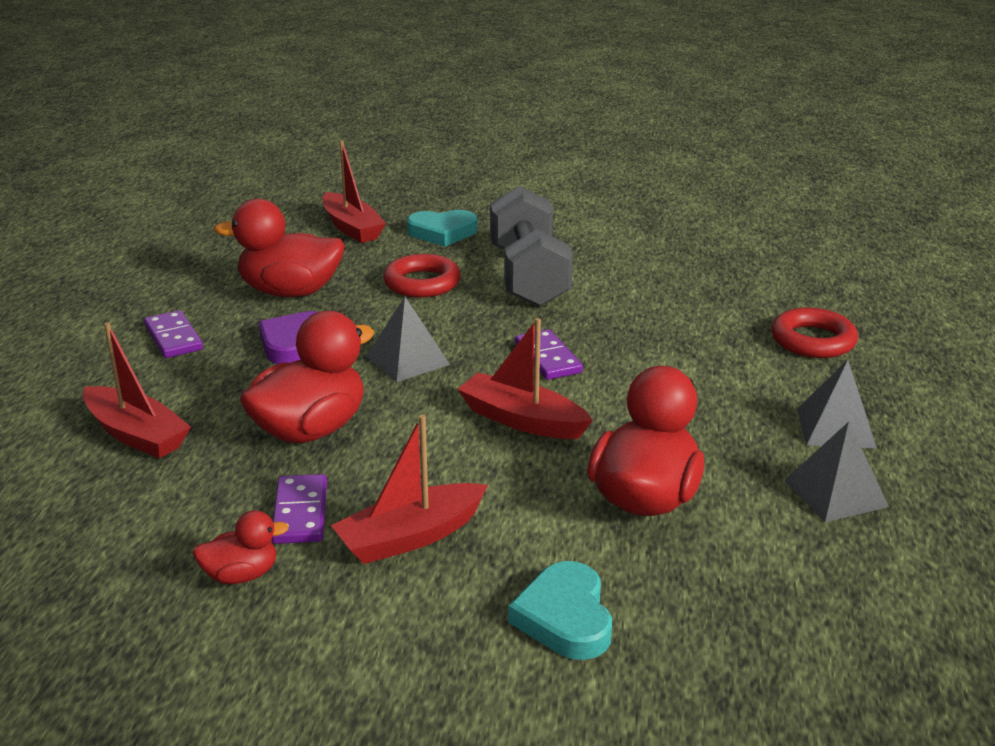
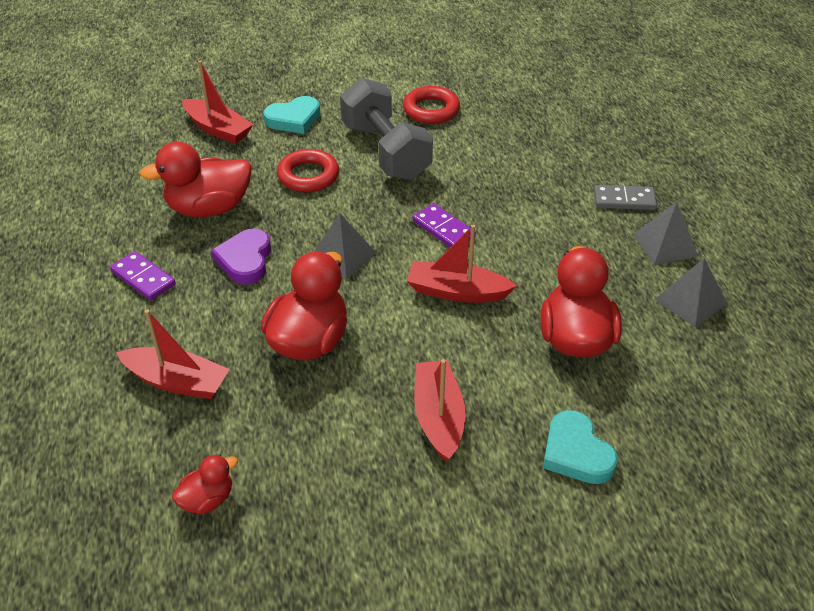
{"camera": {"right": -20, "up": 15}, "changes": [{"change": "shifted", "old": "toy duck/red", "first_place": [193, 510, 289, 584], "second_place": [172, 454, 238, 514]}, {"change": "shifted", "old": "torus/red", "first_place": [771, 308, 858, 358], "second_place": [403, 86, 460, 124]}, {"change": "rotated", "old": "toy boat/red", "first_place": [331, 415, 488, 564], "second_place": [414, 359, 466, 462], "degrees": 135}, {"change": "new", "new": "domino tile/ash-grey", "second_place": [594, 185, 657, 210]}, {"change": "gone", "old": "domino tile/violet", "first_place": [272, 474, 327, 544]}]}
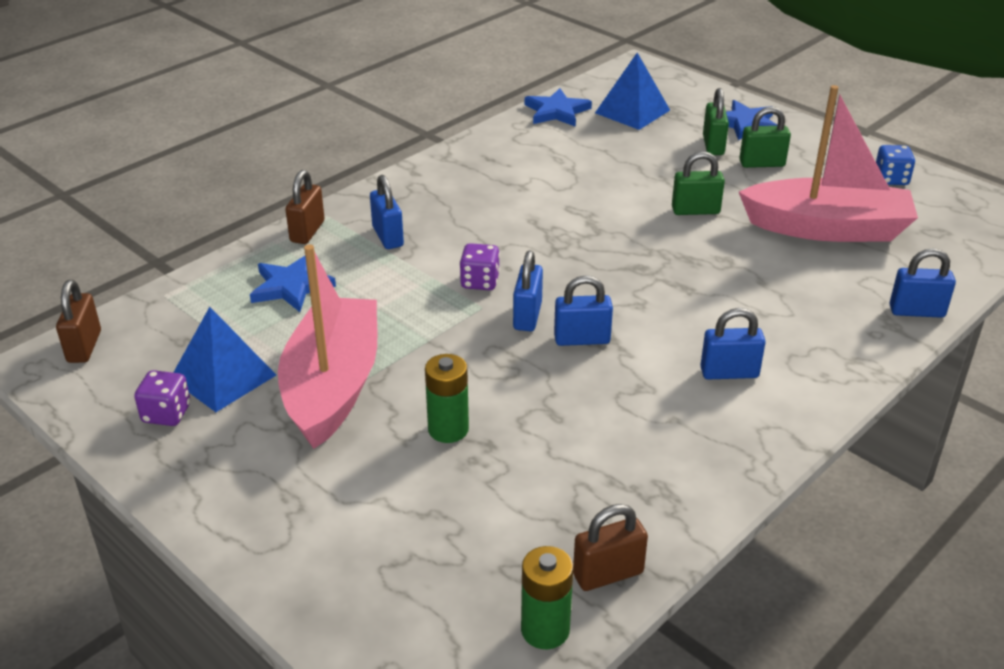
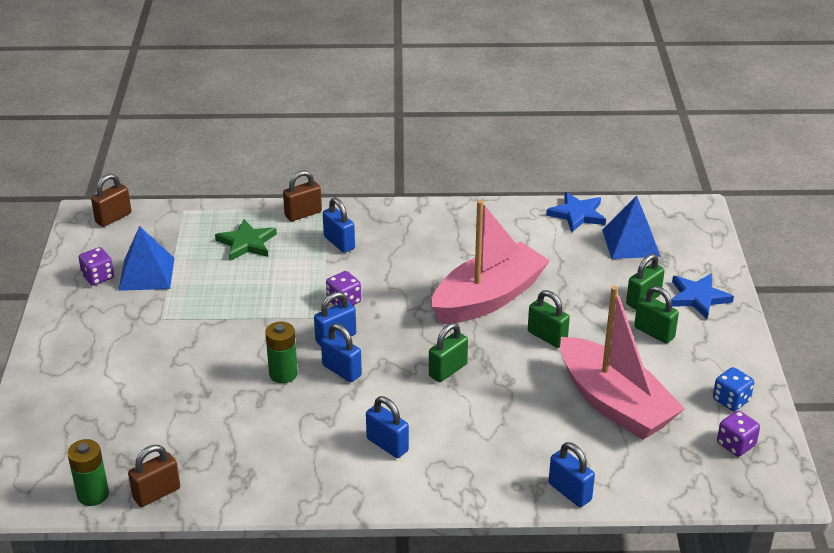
{"camera": {"right": 45, "up": 0}, "changes": [{"change": "rotated", "old": "lock/dark brown", "first_place": [573, 504, 648, 591], "second_place": [128, 445, 180, 507], "degrees": -60}, {"change": "repainted", "old": "five-pointed star/blue", "new": "five-pointed star/green", "first_place": [250, 256, 336, 312], "second_place": [215, 219, 277, 261]}, {"change": "shifted", "old": "AA battery/green", "first_place": [425, 354, 469, 443], "second_place": [265, 322, 298, 383]}, {"change": "rotated", "old": "lock/blue", "first_place": [370, 175, 404, 249], "second_place": [323, 198, 355, 253], "degrees": -60}, {"change": "new", "new": "lock/green", "second_place": [429, 323, 468, 382]}, {"change": "shifted", "old": "toy boat/pink", "first_place": [278, 244, 377, 449], "second_place": [431, 200, 550, 324]}, {"change": "new", "new": "game die/violet", "second_place": [717, 410, 760, 456]}]}
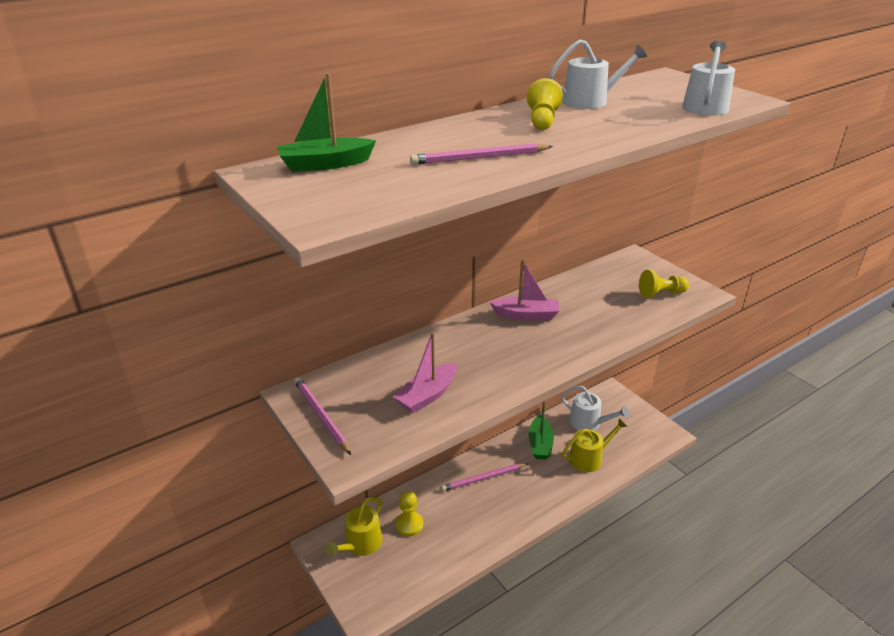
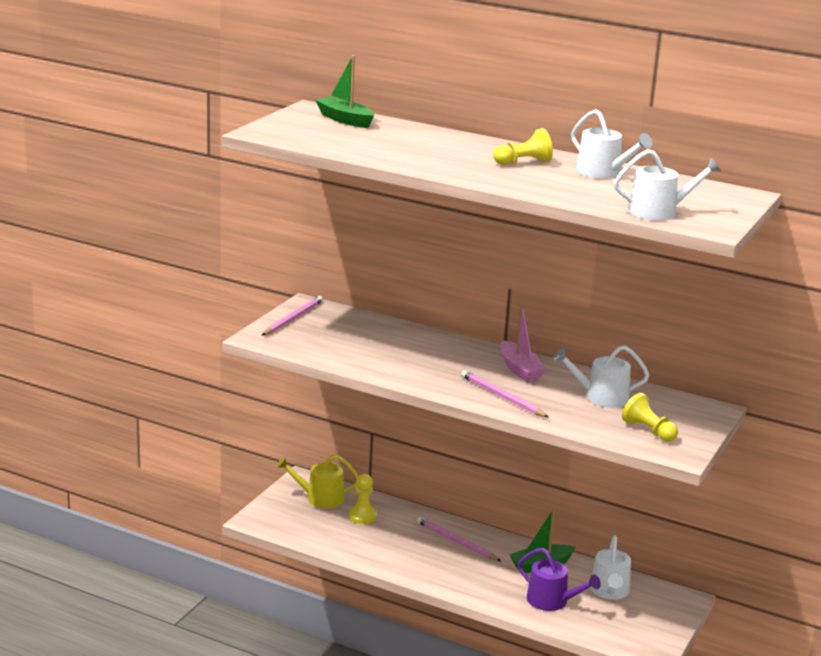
{"camera": {"right": 60, "up": -10}, "changes": [{"change": "shifted", "old": "lead pencil/pink", "first_place": [410, 143, 553, 165], "second_place": [461, 370, 548, 417]}, {"change": "repainted", "old": "sprinkling can/yellow", "new": "sprinkling can/violet", "first_place": [562, 418, 628, 472], "second_place": [518, 548, 601, 611]}, {"change": "new", "new": "sprinkling can/pure white", "second_place": [554, 346, 649, 408]}, {"change": "gone", "old": "toy boat/pink", "first_place": [393, 332, 457, 413]}]}
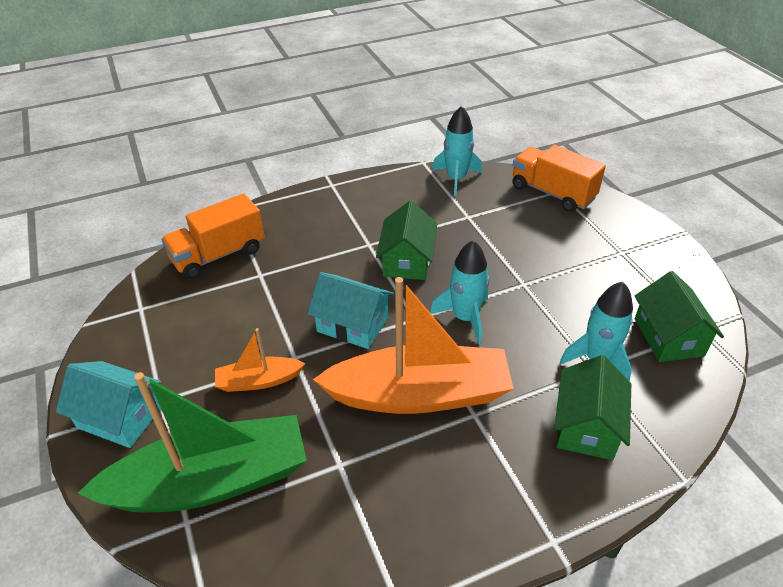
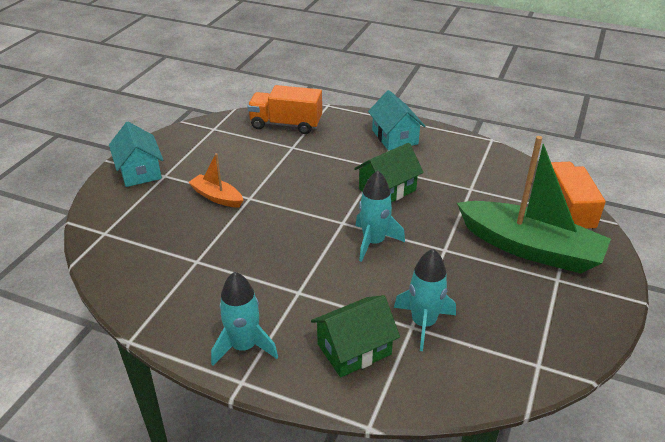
{"camera": {"right": 45, "up": -5}, "changes": [{"change": "shifted", "old": "rocket/teal", "first_place": [432, 106, 482, 196], "second_place": [211, 272, 278, 366]}, {"change": "shifted", "old": "toy house/teal", "first_place": [308, 272, 394, 349], "second_place": [368, 90, 425, 151]}, {"change": "shifted", "old": "toy boat/green", "first_place": [78, 372, 307, 512], "second_place": [457, 136, 611, 273]}, {"change": "gone", "old": "toy boat/orange", "first_place": [313, 277, 514, 414]}, {"change": "gone", "old": "toy house/green", "first_place": [635, 271, 724, 362]}]}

» DESCRIPTION OF THE TASK
Ignore the images and quote every line of the listing exactly.

» WRITTEN RESPONSE
{"camera": {"right": -20, "up": 15}, "changes": [{"change": "shifted", "old": "toy duck/red", "first_place": [193, 510, 289, 584], "second_place": [172, 454, 238, 514]}, {"change": "shifted", "old": "torus/red", "first_place": [771, 308, 858, 358], "second_place": [403, 86, 460, 124]}, {"change": "rotated", "old": "toy boat/red", "first_place": [331, 415, 488, 564], "second_place": [414, 359, 466, 462], "degrees": 135}, {"change": "new", "new": "domino tile/ash-grey", "second_place": [594, 185, 657, 210]}, {"change": "gone", "old": "domino tile/violet", "first_place": [272, 474, 327, 544]}]}
{"camera": {"right": 45, "up": 0}, "changes": [{"change": "rotated", "old": "lock/dark brown", "first_place": [573, 504, 648, 591], "second_place": [128, 445, 180, 507], "degrees": -60}, {"change": "repainted", "old": "five-pointed star/blue", "new": "five-pointed star/green", "first_place": [250, 256, 336, 312], "second_place": [215, 219, 277, 261]}, {"change": "shifted", "old": "AA battery/green", "first_place": [425, 354, 469, 443], "second_place": [265, 322, 298, 383]}, {"change": "rotated", "old": "lock/blue", "first_place": [370, 175, 404, 249], "second_place": [323, 198, 355, 253], "degrees": -60}, {"change": "new", "new": "lock/green", "second_place": [429, 323, 468, 382]}, {"change": "shifted", "old": "toy boat/pink", "first_place": [278, 244, 377, 449], "second_place": [431, 200, 550, 324]}, {"change": "new", "new": "game die/violet", "second_place": [717, 410, 760, 456]}]}
{"camera": {"right": 60, "up": -10}, "changes": [{"change": "shifted", "old": "lead pencil/pink", "first_place": [410, 143, 553, 165], "second_place": [461, 370, 548, 417]}, {"change": "repainted", "old": "sprinkling can/yellow", "new": "sprinkling can/violet", "first_place": [562, 418, 628, 472], "second_place": [518, 548, 601, 611]}, {"change": "new", "new": "sprinkling can/pure white", "second_place": [554, 346, 649, 408]}, {"change": "gone", "old": "toy boat/pink", "first_place": [393, 332, 457, 413]}]}
{"camera": {"right": 45, "up": -5}, "changes": [{"change": "shifted", "old": "rocket/teal", "first_place": [432, 106, 482, 196], "second_place": [211, 272, 278, 366]}, {"change": "shifted", "old": "toy house/teal", "first_place": [308, 272, 394, 349], "second_place": [368, 90, 425, 151]}, {"change": "shifted", "old": "toy boat/green", "first_place": [78, 372, 307, 512], "second_place": [457, 136, 611, 273]}, {"change": "gone", "old": "toy boat/orange", "first_place": [313, 277, 514, 414]}, {"change": "gone", "old": "toy house/green", "first_place": [635, 271, 724, 362]}]}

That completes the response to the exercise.